• Task requirements
Every line of the data that contains the string "dumbbell" must be copied.

• Material provided
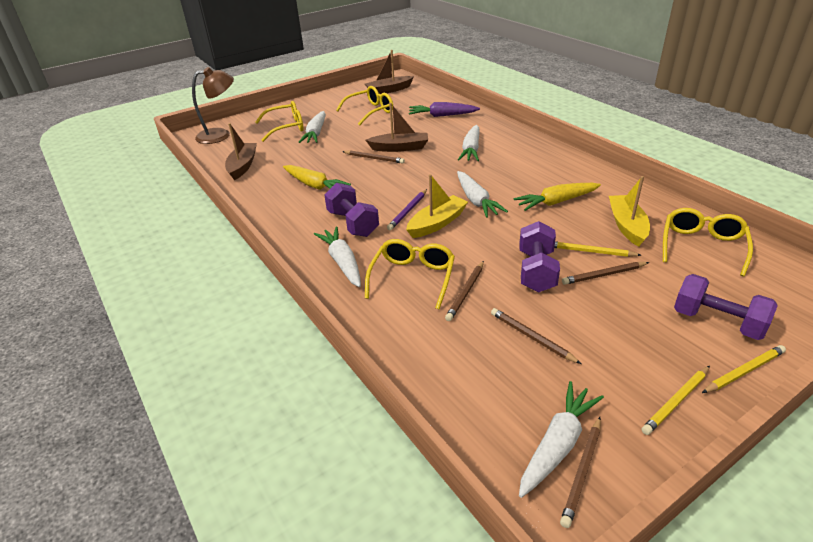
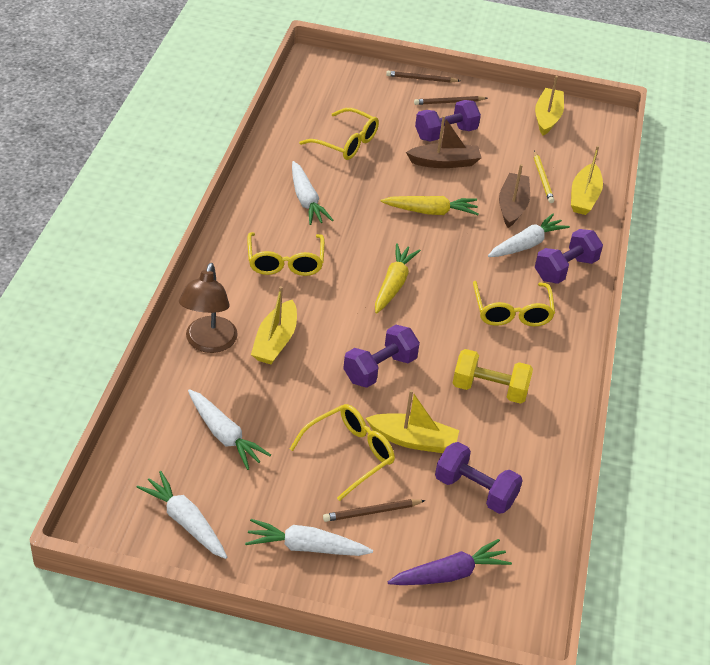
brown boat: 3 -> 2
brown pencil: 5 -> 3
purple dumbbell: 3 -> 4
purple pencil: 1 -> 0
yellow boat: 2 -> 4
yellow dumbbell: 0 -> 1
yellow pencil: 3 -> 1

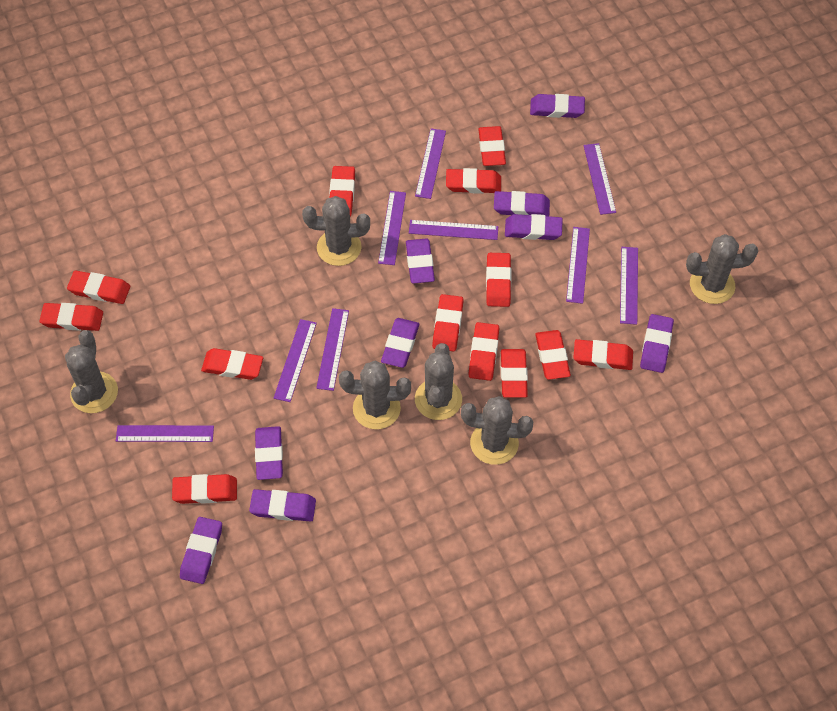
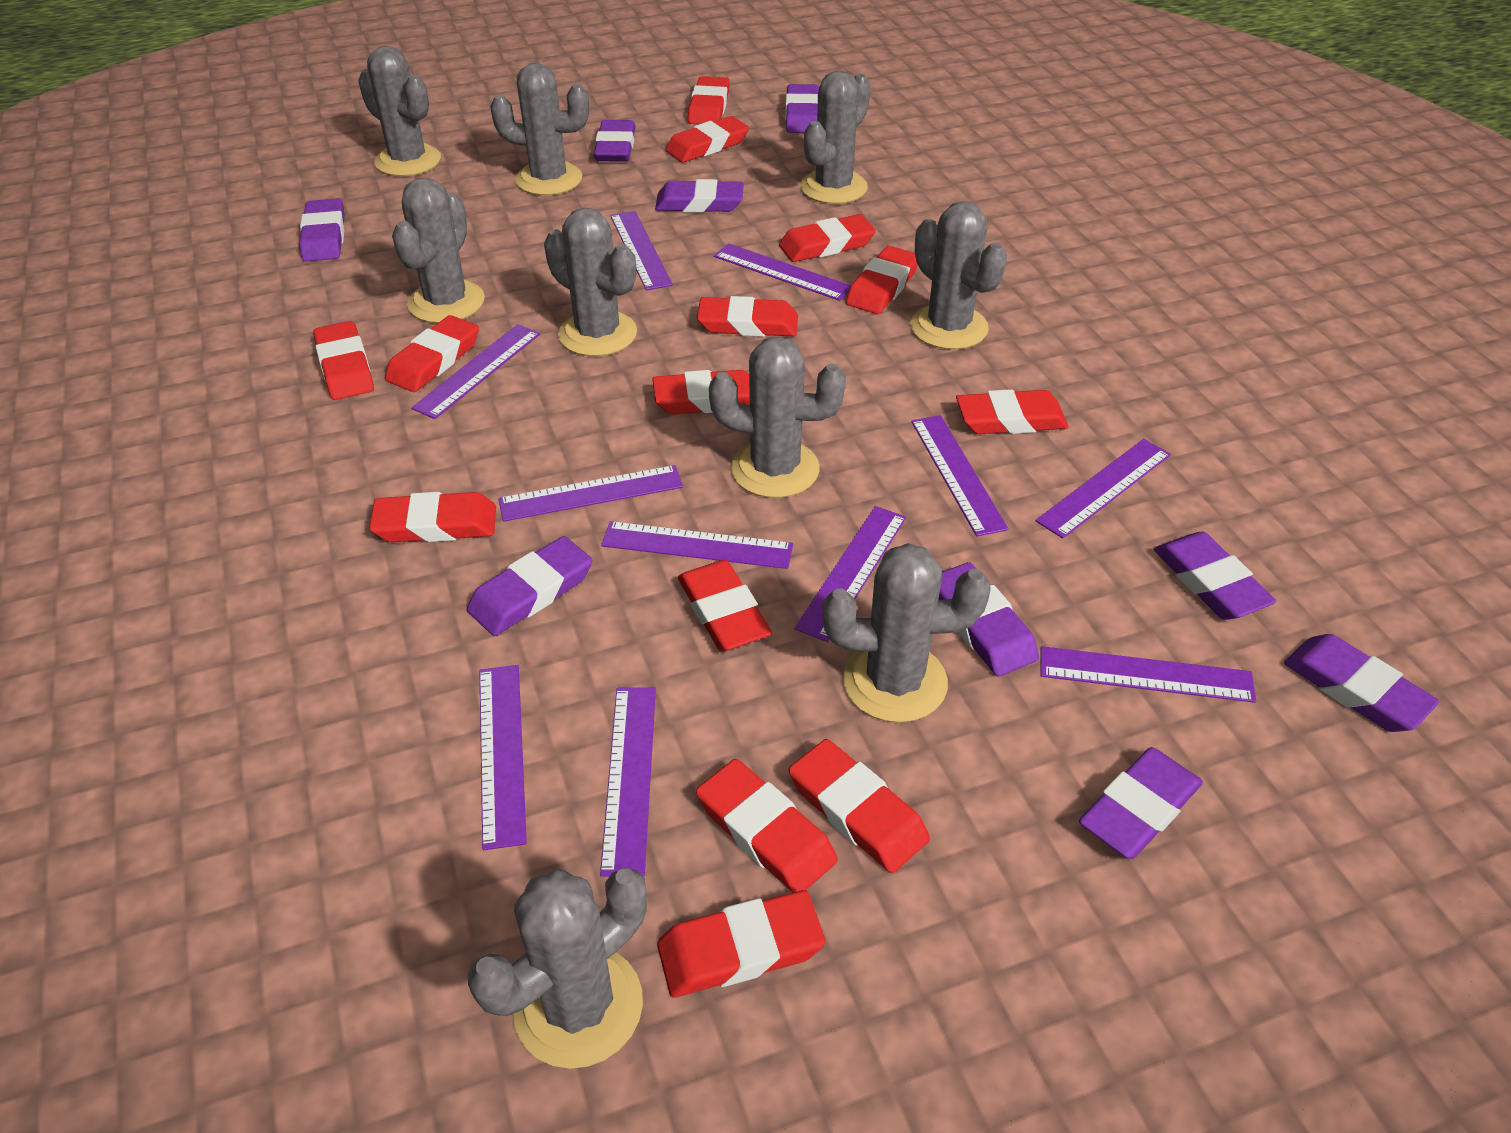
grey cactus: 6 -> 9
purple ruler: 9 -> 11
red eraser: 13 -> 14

• Exercise answer
purple dumbbell: 3 -> 4
yellow dumbbell: 0 -> 1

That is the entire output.